* _What is expected_:
Look below for the line containing "brown spray bottle [206,184,250,341] -> none"; from there through the line containing "orange boat [29,337,132,436]", both lines included, please set down each line exactly and nothing else.

(Spatial reasoning data)
- Opening Delimiter -

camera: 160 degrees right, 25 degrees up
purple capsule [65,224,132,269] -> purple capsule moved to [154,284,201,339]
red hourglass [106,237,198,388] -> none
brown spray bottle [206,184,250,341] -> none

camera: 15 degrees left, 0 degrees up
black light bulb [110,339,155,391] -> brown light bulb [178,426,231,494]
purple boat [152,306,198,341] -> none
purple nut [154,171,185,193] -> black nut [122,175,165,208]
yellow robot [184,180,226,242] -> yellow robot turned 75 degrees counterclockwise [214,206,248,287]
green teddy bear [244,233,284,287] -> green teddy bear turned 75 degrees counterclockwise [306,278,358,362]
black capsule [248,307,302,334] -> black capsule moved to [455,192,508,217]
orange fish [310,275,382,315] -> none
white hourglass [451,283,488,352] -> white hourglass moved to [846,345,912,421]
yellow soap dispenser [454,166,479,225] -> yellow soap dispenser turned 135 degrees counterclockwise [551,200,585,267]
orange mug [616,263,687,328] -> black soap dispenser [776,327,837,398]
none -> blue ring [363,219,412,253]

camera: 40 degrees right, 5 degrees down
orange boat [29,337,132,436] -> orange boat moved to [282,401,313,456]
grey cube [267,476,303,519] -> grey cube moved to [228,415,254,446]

- Closing Delimiter -
- Opening Delimiter -

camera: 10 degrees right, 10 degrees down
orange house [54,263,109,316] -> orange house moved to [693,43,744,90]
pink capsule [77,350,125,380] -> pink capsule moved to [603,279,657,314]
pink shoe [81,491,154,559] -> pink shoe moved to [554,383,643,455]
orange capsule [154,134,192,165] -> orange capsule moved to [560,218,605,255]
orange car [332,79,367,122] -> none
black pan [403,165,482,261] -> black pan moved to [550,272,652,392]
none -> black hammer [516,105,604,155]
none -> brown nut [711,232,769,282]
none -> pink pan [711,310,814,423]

- Closing Delimiter -
- Opening Delimiter -

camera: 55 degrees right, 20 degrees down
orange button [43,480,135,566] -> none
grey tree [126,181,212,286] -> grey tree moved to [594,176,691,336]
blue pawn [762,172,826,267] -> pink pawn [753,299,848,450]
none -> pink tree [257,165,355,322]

- Closing Delimiter -

* _Task response_:
brown spray bottle [206,184,250,341] -> none

camera: 15 degrees left, 0 degrees up
black light bulb [110,339,155,391] -> brown light bulb [178,426,231,494]
purple boat [152,306,198,341] -> none
purple nut [154,171,185,193] -> black nut [122,175,165,208]
yellow robot [184,180,226,242] -> yellow robot turned 75 degrees counterclockwise [214,206,248,287]
green teddy bear [244,233,284,287] -> green teddy bear turned 75 degrees counterclockwise [306,278,358,362]
black capsule [248,307,302,334] -> black capsule moved to [455,192,508,217]
orange fish [310,275,382,315] -> none
white hourglass [451,283,488,352] -> white hourglass moved to [846,345,912,421]
yellow soap dispenser [454,166,479,225] -> yellow soap dispenser turned 135 degrees counterclockwise [551,200,585,267]
orange mug [616,263,687,328] -> black soap dispenser [776,327,837,398]
none -> blue ring [363,219,412,253]

camera: 40 degrees right, 5 degrees down
orange boat [29,337,132,436] -> orange boat moved to [282,401,313,456]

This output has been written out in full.